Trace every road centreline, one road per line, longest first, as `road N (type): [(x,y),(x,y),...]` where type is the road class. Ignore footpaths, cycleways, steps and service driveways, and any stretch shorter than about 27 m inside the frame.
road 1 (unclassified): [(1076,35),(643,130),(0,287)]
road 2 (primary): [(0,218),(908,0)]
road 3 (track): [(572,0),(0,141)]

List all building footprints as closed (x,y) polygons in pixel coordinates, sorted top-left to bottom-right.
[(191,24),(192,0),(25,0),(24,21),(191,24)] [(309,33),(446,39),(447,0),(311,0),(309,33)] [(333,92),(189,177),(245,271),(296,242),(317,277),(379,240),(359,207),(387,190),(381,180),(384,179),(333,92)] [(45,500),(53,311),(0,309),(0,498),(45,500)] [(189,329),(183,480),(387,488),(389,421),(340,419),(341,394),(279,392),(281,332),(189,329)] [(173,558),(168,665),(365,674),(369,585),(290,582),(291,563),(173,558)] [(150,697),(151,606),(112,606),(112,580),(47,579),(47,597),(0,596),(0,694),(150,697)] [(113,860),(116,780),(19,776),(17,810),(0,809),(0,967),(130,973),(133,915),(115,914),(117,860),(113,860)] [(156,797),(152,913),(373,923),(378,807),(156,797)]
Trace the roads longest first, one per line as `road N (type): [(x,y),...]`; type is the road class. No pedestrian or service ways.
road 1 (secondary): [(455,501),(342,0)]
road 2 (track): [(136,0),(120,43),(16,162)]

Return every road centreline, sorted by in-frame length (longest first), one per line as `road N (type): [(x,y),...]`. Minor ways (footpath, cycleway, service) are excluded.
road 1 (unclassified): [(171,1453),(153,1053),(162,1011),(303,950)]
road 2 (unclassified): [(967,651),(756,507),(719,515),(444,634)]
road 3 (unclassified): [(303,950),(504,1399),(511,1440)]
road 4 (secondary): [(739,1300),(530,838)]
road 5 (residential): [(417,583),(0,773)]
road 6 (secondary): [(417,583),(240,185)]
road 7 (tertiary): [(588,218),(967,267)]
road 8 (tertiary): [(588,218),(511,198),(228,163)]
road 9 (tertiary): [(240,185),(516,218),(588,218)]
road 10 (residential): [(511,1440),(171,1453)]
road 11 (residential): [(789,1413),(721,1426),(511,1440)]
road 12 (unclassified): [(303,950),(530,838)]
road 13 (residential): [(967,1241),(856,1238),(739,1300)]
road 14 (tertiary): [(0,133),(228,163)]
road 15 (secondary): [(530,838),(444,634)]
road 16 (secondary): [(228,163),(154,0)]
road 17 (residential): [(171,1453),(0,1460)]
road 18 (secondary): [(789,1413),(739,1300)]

(EXERCISE OBJECTIVE):
Go through the records above and set each one down exactly, please.

(EXPECTED ANSWER):
Trace every road centreline, one road per line, longest first, as `road N (type): [(x,y),(x,y),...]` where type is the road class. Ignore footpaths, cycleways, steps and service driveways, and any stretch shorter than about 27 m inside the frame.
road 1 (unclassified): [(1076,35),(643,130),(0,287)]
road 2 (primary): [(0,218),(908,0)]
road 3 (track): [(572,0),(0,141)]

List all building footprints as closed (x,y) polygons in pixel coordinates, sorted top-left to bottom-right.
[(191,24),(192,0),(25,0),(24,21),(191,24)] [(309,33),(446,39),(447,0),(311,0),(309,33)] [(333,92),(189,177),(245,271),(296,242),(317,277),(379,240),(359,207),(387,190),(381,180),(384,179),(333,92)] [(45,500),(53,311),(0,309),(0,498),(45,500)] [(189,329),(183,480),(387,488),(389,421),(340,419),(341,394),(279,392),(281,332),(189,329)] [(173,558),(168,665),(365,674),(369,585),(290,582),(291,563),(173,558)] [(150,697),(151,606),(112,606),(112,580),(47,579),(47,597),(0,596),(0,694),(150,697)] [(113,860),(116,780),(19,776),(17,810),(0,809),(0,967),(130,973),(133,915),(115,914),(117,860),(113,860)] [(156,797),(152,913),(373,923),(378,807),(156,797)]
Trace the roads longest first, one per line as `road N (type): [(x,y),...]`; type is the road class. No pedestrian or service ways.
road 1 (secondary): [(455,501),(342,0)]
road 2 (track): [(136,0),(120,43),(16,162)]

Return every road centreline, sorted by in-frame length (longest first), one per line as `road N (type): [(x,y),...]`. Minor ways (footpath, cycleway, service) are excluded.
road 1 (unclassified): [(171,1453),(153,1053),(162,1011),(303,950)]
road 2 (unclassified): [(967,651),(756,507),(719,515),(444,634)]
road 3 (unclassified): [(303,950),(504,1399),(511,1440)]
road 4 (secondary): [(739,1300),(530,838)]
road 5 (residential): [(417,583),(0,773)]
road 6 (secondary): [(417,583),(240,185)]
road 7 (tertiary): [(588,218),(967,267)]
road 8 (tertiary): [(588,218),(511,198),(228,163)]
road 9 (tertiary): [(240,185),(516,218),(588,218)]
road 10 (residential): [(511,1440),(171,1453)]
road 11 (residential): [(789,1413),(721,1426),(511,1440)]
road 12 (unclassified): [(303,950),(530,838)]
road 13 (residential): [(967,1241),(856,1238),(739,1300)]
road 14 (tertiary): [(0,133),(228,163)]
road 15 (secondary): [(530,838),(444,634)]
road 16 (secondary): [(228,163),(154,0)]
road 17 (residential): [(171,1453),(0,1460)]
road 18 (secondary): [(789,1413),(739,1300)]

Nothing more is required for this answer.